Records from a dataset

=== Begin Enclosure ===

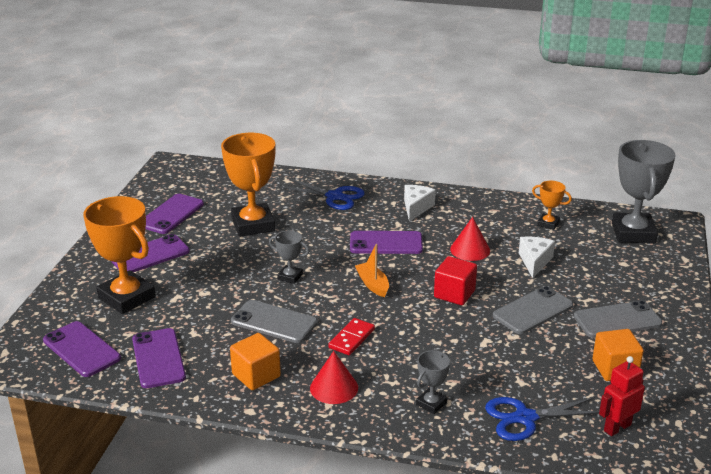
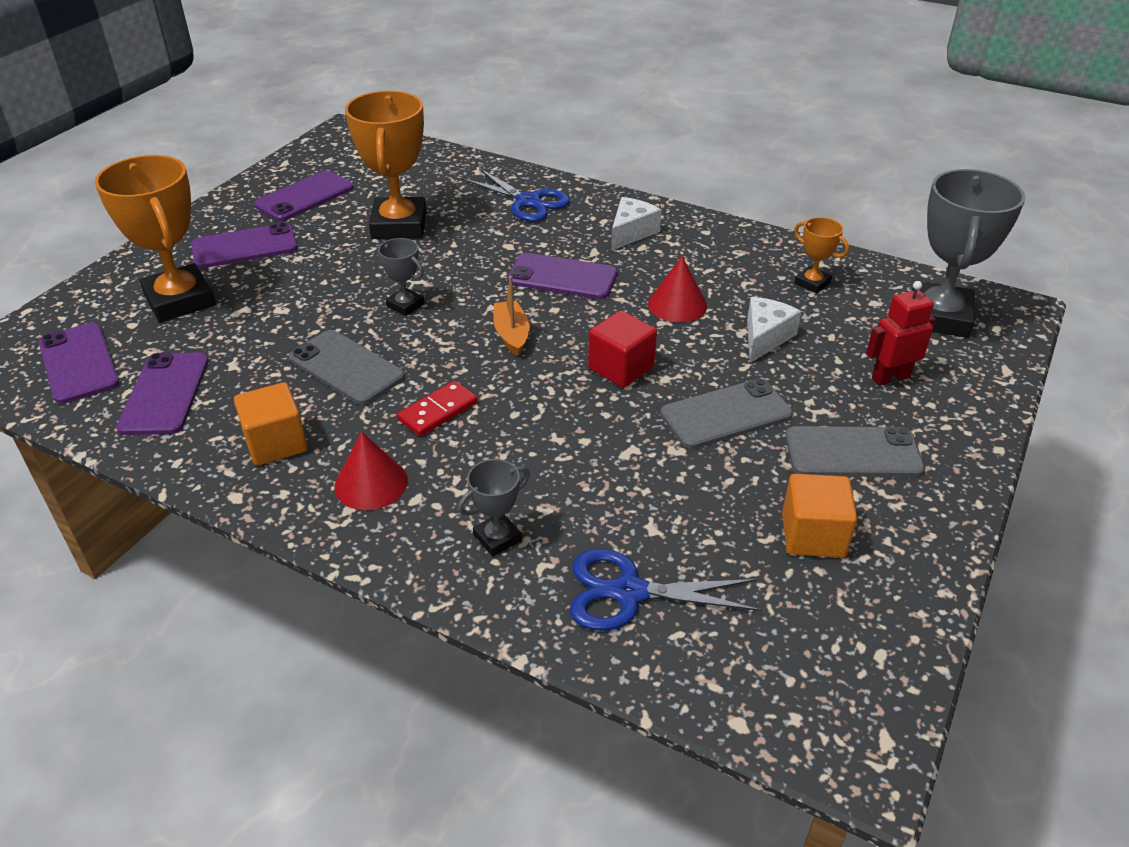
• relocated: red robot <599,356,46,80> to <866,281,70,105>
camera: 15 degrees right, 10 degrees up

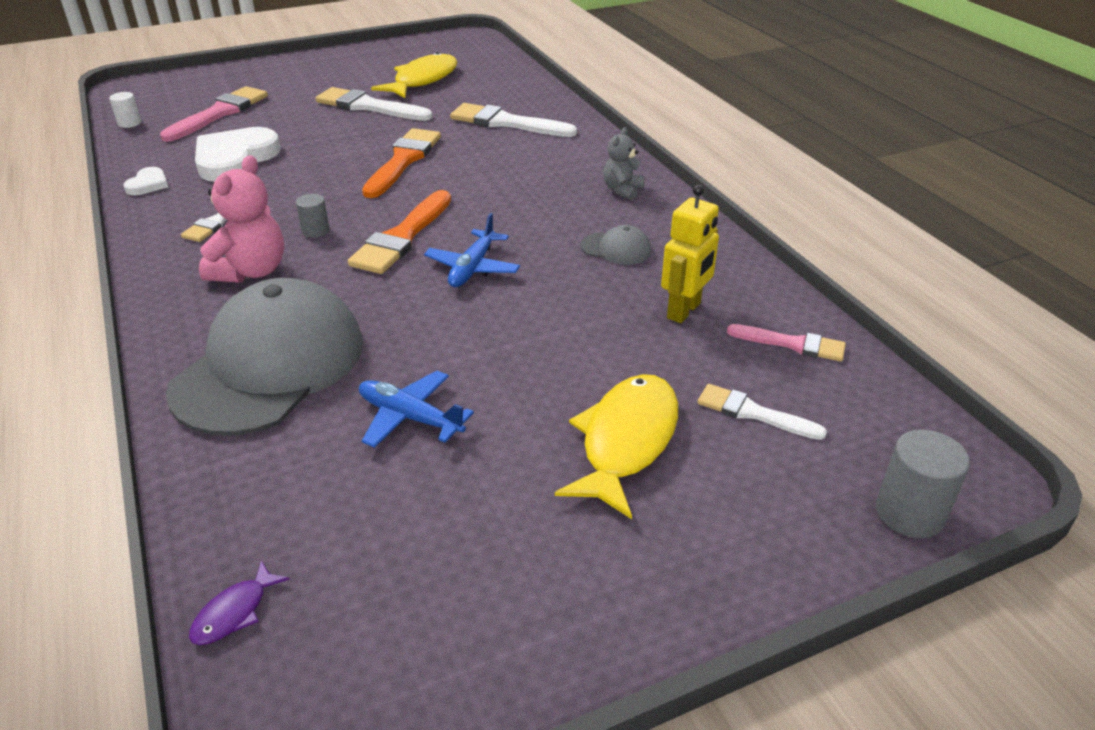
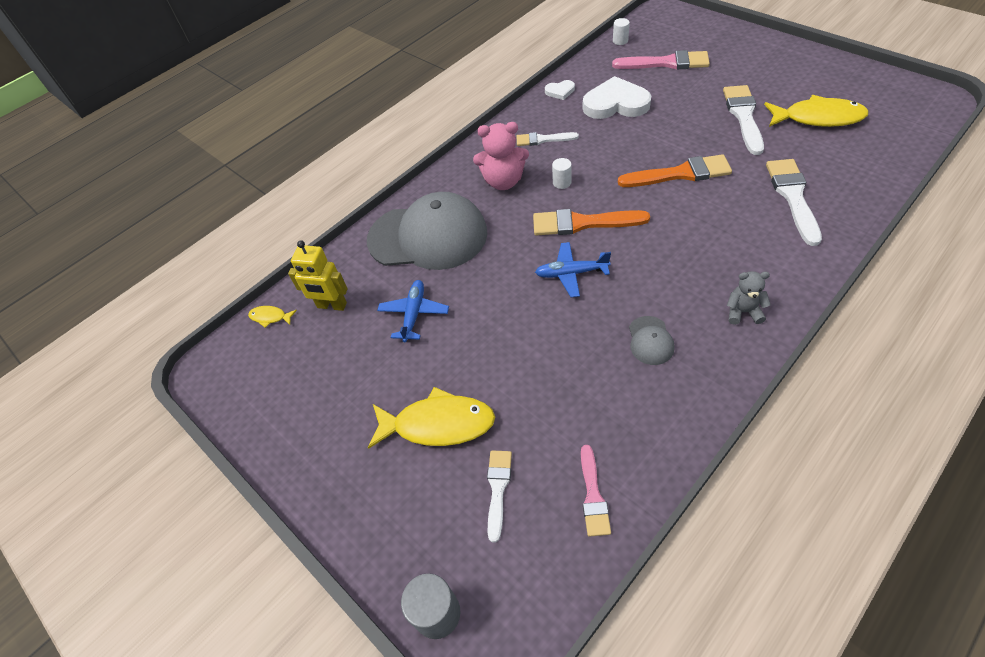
• colour: purple fish <189,560,100,85> to yellow fish <248,306,49,22>
• relocated: yellow robot <661,185,58,138> to <288,240,60,71>
• colour: grey cylinder <296,194,34,44> to white cylinder <552,158,20,31>
camera: 75 degrees right, 15 degrees up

=== End Enclosure ===

> [What the task requires]: Please repeat all of the data exactly, excluding images.

> [Response below]:
• relocated: red robot <599,356,46,80> to <866,281,70,105>
camera: 15 degrees right, 10 degrees up

• colour: purple fish <189,560,100,85> to yellow fish <248,306,49,22>
• relocated: yellow robot <661,185,58,138> to <288,240,60,71>
• colour: grey cylinder <296,194,34,44> to white cylinder <552,158,20,31>
camera: 75 degrees right, 15 degrees up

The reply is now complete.